─── Exercise data ───

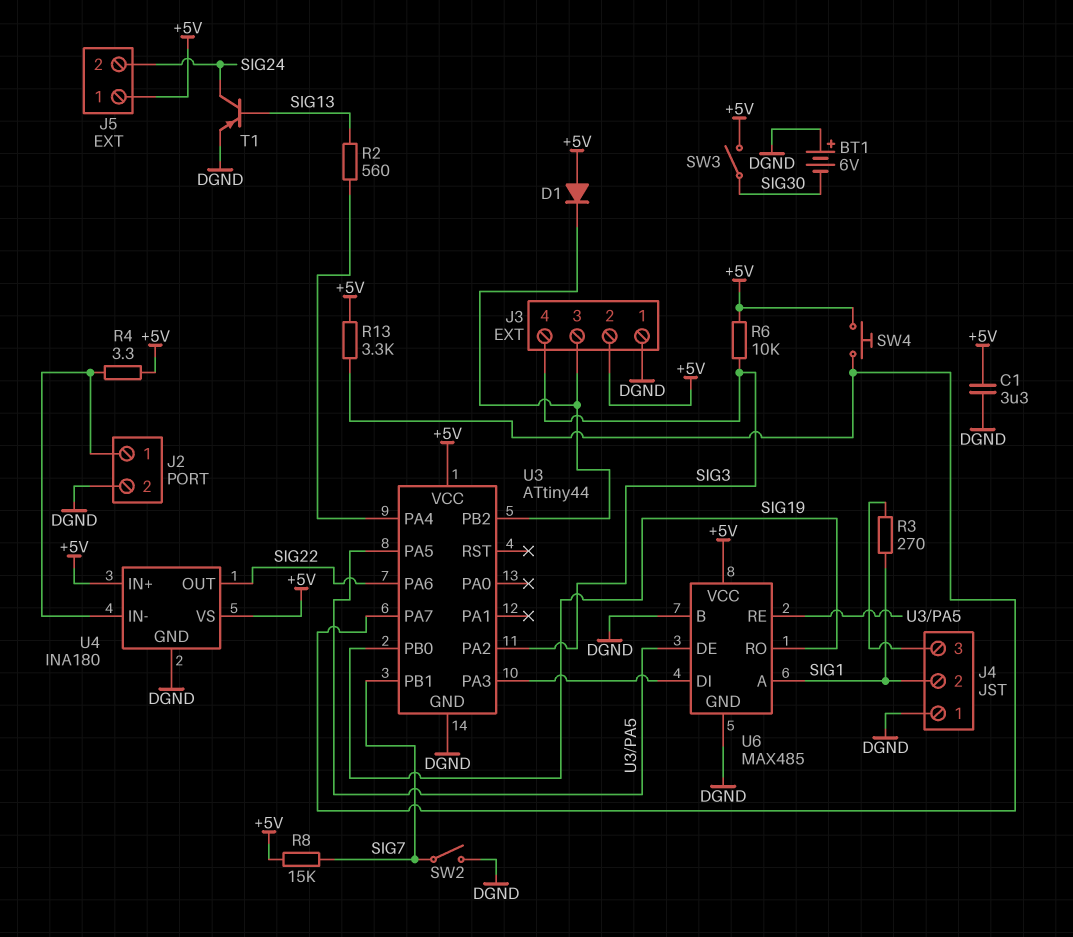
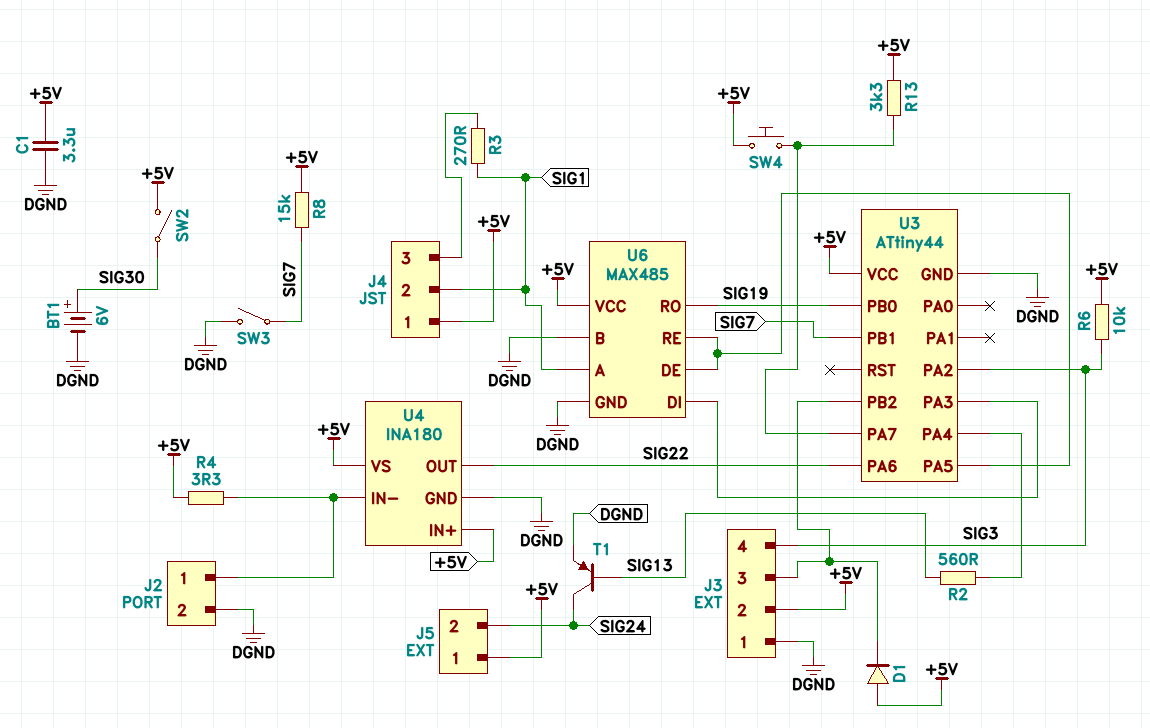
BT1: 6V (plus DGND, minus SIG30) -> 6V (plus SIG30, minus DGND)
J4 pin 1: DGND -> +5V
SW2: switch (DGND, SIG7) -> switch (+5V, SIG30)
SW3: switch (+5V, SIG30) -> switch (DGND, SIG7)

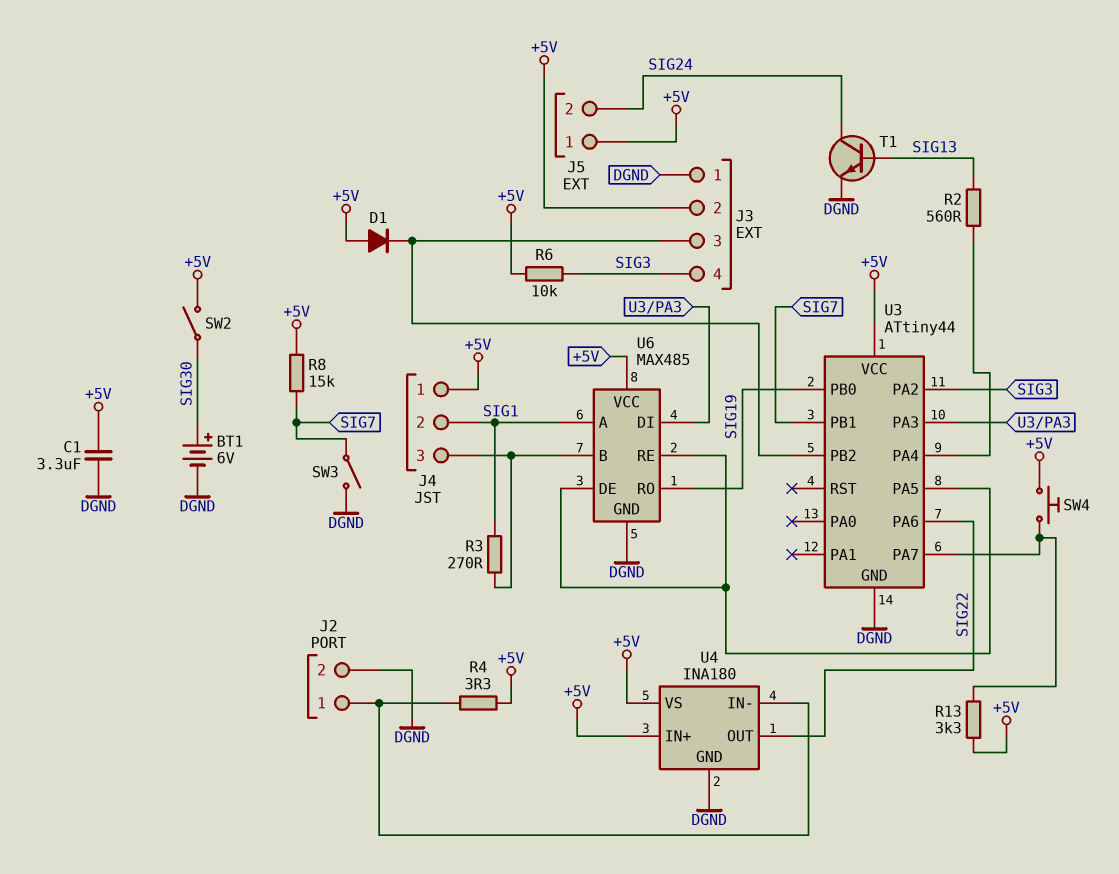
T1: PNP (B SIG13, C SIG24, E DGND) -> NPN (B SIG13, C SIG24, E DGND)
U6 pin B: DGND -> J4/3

───
─── Exercise data ───

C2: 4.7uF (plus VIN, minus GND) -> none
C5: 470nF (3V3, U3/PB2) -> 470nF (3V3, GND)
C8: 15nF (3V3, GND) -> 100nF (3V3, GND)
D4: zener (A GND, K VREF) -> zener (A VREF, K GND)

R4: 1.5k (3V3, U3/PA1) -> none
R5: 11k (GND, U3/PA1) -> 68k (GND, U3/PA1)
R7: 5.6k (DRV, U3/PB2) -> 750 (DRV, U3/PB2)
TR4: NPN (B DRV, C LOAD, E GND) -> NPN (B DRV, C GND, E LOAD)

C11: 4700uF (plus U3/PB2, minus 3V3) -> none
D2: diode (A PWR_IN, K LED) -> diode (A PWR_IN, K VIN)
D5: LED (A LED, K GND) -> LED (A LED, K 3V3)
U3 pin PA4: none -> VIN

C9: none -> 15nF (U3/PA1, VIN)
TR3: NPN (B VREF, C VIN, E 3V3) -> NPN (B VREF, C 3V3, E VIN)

───

=== Your task ===
Send back an exact copy of only the lines from the line with "C11: 4700uF (plus U3/PB2, minus 3V3) -> none" up to and including the line with "TR3: NPN (B" in the data above.

=== Finished exercise ===
C11: 4700uF (plus U3/PB2, minus 3V3) -> none
D2: diode (A PWR_IN, K LED) -> diode (A PWR_IN, K VIN)
D5: LED (A LED, K GND) -> LED (A LED, K 3V3)
U3 pin PA4: none -> VIN

C9: none -> 15nF (U3/PA1, VIN)
TR3: NPN (B VREF, C VIN, E 3V3) -> NPN (B VREF, C 3V3, E VIN)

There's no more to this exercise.